____ Listed records

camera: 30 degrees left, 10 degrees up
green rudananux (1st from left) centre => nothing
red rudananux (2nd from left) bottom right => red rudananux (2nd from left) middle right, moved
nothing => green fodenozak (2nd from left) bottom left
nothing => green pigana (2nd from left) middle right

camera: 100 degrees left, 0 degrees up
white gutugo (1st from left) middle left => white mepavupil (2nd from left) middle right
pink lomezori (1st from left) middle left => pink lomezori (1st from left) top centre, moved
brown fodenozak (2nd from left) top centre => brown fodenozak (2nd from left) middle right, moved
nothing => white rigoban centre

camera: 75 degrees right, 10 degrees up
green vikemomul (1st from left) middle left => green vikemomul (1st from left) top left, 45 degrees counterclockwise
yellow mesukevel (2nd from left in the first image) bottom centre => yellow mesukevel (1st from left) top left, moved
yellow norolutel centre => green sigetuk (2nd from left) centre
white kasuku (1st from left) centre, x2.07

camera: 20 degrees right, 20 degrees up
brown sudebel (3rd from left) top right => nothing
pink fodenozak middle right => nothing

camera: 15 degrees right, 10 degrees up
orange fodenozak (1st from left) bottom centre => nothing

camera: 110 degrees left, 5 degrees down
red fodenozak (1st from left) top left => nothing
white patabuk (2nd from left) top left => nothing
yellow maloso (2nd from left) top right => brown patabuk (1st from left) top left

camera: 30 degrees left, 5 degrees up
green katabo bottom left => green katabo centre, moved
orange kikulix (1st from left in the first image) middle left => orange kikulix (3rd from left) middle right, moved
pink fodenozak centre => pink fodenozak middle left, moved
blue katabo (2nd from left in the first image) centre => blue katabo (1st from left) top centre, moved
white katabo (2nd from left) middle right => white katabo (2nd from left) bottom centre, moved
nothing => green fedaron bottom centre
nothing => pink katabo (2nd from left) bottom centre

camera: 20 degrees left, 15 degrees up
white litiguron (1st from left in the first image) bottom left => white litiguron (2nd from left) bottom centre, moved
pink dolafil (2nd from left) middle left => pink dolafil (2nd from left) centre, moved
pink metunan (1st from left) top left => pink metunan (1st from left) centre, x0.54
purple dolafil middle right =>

________

**Problem requirements:** A single number is expected: how many lines in the records contain the string "rudananux".

**Response to the exercise:** 2